● **Work request**: Find all lines in the records that include the word "semicircle", and copy them out.

[Colored shape tracking data]

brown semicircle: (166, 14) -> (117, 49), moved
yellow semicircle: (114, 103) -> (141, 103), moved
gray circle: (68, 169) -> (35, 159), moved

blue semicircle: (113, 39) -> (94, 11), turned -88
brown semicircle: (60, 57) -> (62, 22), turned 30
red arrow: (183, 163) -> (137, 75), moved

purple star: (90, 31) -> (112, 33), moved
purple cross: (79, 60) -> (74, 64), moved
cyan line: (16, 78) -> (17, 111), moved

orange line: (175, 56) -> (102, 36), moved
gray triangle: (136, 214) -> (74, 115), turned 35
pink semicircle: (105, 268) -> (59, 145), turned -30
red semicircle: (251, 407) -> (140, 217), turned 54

● **Expected output**:
brown semicircle: (166, 14) -> (117, 49), moved
yellow semicircle: (114, 103) -> (141, 103), moved
blue semicircle: (113, 39) -> (94, 11), turned -88
brown semicircle: (60, 57) -> (62, 22), turned 30
pink semicircle: (105, 268) -> (59, 145), turned -30
red semicircle: (251, 407) -> (140, 217), turned 54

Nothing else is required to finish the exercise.